Start of Input

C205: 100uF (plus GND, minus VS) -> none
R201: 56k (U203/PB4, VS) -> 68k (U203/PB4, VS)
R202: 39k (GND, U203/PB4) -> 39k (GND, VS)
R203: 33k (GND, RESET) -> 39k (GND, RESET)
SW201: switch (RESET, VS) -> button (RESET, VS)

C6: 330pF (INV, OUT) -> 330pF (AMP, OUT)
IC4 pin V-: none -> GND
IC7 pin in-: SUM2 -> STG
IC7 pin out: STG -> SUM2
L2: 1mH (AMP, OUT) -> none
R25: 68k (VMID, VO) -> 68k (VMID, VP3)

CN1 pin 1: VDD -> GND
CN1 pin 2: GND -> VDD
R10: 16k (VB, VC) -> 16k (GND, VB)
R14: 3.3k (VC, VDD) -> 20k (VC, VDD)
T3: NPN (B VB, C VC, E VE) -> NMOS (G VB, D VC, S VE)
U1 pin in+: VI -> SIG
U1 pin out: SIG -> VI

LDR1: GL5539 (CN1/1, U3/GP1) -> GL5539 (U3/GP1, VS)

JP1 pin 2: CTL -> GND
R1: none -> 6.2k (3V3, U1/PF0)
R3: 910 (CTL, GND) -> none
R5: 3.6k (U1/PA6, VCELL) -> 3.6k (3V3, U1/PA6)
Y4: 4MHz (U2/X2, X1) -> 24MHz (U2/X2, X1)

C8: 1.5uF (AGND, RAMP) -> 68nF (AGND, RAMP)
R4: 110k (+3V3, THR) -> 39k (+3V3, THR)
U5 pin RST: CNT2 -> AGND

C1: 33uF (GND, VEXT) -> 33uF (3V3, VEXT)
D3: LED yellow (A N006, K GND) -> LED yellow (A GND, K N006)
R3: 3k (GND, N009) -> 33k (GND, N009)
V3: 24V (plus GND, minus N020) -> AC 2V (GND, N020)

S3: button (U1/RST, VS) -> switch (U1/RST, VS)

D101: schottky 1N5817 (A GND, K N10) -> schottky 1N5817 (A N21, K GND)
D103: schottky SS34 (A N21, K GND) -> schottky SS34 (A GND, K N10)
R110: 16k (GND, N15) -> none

End of Input

● What is needed
Please transcribe only the lines in the records above running from the line that has "LDR1: GL5539 (CN1/1, U3/GP1)" through the line that has "U5 pin RST: CNT2 -> AGND", both included, exactly as they appear.

● Task result
LDR1: GL5539 (CN1/1, U3/GP1) -> GL5539 (U3/GP1, VS)

JP1 pin 2: CTL -> GND
R1: none -> 6.2k (3V3, U1/PF0)
R3: 910 (CTL, GND) -> none
R5: 3.6k (U1/PA6, VCELL) -> 3.6k (3V3, U1/PA6)
Y4: 4MHz (U2/X2, X1) -> 24MHz (U2/X2, X1)

C8: 1.5uF (AGND, RAMP) -> 68nF (AGND, RAMP)
R4: 110k (+3V3, THR) -> 39k (+3V3, THR)
U5 pin RST: CNT2 -> AGND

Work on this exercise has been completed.